_What you have to do_
Restate word for word the lines of the material below, from the line with "camera: 25 degrees left, 5 degrees up" to the line with "(242, 425) = (345, 157): none -> blue capsule", both lines included, and no others.

_Supplied data_
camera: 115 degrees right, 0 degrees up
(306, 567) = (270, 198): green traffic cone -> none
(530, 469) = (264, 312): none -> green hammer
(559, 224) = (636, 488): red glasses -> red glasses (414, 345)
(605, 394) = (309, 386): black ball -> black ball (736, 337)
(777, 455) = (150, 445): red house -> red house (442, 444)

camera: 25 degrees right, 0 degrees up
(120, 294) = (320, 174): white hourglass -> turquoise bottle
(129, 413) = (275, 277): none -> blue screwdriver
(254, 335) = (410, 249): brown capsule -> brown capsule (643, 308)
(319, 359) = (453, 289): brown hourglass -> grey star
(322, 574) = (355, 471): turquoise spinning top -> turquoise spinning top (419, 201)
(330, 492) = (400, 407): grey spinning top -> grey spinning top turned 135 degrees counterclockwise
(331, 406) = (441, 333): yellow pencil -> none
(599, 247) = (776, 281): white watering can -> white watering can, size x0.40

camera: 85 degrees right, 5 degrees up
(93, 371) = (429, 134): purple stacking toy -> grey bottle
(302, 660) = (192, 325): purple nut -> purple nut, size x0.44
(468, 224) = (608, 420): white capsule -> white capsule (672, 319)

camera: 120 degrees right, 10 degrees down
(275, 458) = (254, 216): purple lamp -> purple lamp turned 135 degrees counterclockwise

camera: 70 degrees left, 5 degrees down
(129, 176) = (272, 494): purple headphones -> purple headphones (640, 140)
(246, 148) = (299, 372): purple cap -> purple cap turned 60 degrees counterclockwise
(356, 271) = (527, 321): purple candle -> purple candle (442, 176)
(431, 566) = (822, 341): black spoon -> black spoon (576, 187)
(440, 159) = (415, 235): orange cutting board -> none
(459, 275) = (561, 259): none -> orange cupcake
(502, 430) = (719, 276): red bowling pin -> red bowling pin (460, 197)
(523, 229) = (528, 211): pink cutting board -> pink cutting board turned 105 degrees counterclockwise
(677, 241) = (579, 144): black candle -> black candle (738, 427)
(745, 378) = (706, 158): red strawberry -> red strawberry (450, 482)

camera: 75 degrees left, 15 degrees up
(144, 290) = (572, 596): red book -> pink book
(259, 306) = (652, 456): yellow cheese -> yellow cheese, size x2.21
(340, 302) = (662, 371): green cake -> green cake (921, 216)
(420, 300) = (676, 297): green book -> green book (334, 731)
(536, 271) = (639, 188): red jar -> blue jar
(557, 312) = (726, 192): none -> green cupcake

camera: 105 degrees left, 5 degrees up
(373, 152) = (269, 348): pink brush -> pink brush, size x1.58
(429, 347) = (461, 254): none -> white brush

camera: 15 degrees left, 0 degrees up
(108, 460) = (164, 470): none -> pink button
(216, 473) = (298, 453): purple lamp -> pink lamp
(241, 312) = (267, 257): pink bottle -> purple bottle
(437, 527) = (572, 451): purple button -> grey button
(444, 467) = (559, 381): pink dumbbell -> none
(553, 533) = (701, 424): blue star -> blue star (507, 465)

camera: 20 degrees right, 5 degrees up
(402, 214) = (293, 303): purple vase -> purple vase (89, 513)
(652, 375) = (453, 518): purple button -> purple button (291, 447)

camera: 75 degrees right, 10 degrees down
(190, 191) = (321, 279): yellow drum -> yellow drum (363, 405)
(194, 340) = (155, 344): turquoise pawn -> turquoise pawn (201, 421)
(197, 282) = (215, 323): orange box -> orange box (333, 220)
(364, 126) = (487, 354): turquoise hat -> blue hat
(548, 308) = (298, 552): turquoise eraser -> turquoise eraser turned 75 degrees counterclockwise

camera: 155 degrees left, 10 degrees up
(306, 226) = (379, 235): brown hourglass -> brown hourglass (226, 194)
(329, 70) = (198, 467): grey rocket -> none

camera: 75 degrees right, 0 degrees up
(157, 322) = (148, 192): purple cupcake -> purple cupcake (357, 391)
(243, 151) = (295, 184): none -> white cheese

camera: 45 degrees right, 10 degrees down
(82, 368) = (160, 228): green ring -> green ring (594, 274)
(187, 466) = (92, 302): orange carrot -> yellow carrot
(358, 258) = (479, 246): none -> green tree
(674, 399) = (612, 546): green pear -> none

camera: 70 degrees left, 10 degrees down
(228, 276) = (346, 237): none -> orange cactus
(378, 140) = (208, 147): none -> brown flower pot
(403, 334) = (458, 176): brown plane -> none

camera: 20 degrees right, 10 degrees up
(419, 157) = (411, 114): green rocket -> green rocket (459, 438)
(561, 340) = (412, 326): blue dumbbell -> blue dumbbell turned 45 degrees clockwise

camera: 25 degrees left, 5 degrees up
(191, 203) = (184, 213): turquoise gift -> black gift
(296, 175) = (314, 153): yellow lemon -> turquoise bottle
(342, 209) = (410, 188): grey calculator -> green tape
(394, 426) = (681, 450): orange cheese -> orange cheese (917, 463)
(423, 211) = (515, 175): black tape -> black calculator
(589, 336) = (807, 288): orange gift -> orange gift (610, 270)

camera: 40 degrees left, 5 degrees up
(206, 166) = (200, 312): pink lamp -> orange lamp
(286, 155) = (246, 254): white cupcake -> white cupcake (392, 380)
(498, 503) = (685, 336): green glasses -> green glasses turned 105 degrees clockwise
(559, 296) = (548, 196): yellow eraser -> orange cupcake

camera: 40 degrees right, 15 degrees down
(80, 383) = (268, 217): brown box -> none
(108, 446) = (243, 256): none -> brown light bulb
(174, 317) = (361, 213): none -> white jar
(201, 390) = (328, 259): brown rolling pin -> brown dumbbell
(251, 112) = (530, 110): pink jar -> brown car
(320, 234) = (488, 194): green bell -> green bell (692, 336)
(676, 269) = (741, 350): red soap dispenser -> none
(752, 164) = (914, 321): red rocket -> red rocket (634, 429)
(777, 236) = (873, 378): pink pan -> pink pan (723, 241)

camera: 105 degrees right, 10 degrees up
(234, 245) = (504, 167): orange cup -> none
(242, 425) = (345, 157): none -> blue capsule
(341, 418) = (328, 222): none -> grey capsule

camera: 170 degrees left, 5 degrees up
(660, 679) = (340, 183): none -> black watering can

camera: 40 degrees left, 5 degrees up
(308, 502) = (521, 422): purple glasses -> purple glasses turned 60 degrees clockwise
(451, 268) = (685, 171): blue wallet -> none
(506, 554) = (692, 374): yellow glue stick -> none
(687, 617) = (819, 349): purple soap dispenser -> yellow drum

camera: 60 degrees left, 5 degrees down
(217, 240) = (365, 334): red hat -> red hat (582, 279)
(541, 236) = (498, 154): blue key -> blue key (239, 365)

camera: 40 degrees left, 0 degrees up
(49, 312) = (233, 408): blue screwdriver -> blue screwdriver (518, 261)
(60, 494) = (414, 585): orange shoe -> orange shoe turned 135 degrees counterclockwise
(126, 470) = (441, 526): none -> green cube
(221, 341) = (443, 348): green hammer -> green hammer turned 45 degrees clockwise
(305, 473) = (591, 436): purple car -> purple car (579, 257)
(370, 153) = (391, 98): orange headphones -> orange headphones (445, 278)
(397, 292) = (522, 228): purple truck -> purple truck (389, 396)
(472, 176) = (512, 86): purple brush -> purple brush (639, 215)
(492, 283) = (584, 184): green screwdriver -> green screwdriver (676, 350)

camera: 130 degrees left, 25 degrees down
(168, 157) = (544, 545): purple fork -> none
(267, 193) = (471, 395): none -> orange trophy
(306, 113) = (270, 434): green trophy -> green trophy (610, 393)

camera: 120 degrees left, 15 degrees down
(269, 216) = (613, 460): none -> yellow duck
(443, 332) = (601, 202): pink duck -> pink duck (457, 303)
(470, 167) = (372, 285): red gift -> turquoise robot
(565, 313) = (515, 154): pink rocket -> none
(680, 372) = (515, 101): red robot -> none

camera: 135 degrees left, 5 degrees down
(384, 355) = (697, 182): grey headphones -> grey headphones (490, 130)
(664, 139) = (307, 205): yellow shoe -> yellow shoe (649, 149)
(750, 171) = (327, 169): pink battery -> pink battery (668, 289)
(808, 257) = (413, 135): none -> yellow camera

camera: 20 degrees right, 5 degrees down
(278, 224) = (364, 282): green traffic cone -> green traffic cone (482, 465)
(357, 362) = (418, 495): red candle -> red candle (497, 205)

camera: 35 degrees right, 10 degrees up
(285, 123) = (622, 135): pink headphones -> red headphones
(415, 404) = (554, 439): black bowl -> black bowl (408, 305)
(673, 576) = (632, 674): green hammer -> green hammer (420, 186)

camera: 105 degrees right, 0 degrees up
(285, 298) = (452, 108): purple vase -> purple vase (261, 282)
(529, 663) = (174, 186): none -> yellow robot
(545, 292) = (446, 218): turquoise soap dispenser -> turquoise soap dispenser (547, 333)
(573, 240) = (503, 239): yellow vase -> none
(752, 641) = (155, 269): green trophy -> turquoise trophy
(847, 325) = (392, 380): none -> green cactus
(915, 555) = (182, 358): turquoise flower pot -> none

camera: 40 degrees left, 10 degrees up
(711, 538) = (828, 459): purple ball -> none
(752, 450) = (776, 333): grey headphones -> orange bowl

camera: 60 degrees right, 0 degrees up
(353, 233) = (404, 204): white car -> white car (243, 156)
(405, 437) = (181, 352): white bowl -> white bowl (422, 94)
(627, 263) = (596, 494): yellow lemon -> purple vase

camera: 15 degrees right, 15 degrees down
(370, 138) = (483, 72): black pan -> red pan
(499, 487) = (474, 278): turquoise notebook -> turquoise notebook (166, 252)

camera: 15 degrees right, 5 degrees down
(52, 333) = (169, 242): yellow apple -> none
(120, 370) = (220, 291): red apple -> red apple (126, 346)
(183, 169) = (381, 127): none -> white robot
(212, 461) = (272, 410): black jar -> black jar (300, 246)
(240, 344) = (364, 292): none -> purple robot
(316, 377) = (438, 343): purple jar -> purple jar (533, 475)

_Answer for this exercise_
camera: 25 degrees left, 5 degrees up
(191, 203) = (184, 213): turquoise gift -> black gift
(296, 175) = (314, 153): yellow lemon -> turquoise bottle
(342, 209) = (410, 188): grey calculator -> green tape
(394, 426) = (681, 450): orange cheese -> orange cheese (917, 463)
(423, 211) = (515, 175): black tape -> black calculator
(589, 336) = (807, 288): orange gift -> orange gift (610, 270)

camera: 40 degrees left, 5 degrees up
(206, 166) = (200, 312): pink lamp -> orange lamp
(286, 155) = (246, 254): white cupcake -> white cupcake (392, 380)
(498, 503) = (685, 336): green glasses -> green glasses turned 105 degrees clockwise
(559, 296) = (548, 196): yellow eraser -> orange cupcake

camera: 40 degrees right, 15 degrees down
(80, 383) = (268, 217): brown box -> none
(108, 446) = (243, 256): none -> brown light bulb
(174, 317) = (361, 213): none -> white jar
(201, 390) = (328, 259): brown rolling pin -> brown dumbbell
(251, 112) = (530, 110): pink jar -> brown car
(320, 234) = (488, 194): green bell -> green bell (692, 336)
(676, 269) = (741, 350): red soap dispenser -> none
(752, 164) = (914, 321): red rocket -> red rocket (634, 429)
(777, 236) = (873, 378): pink pan -> pink pan (723, 241)

camera: 105 degrees right, 10 degrees up
(234, 245) = (504, 167): orange cup -> none
(242, 425) = (345, 157): none -> blue capsule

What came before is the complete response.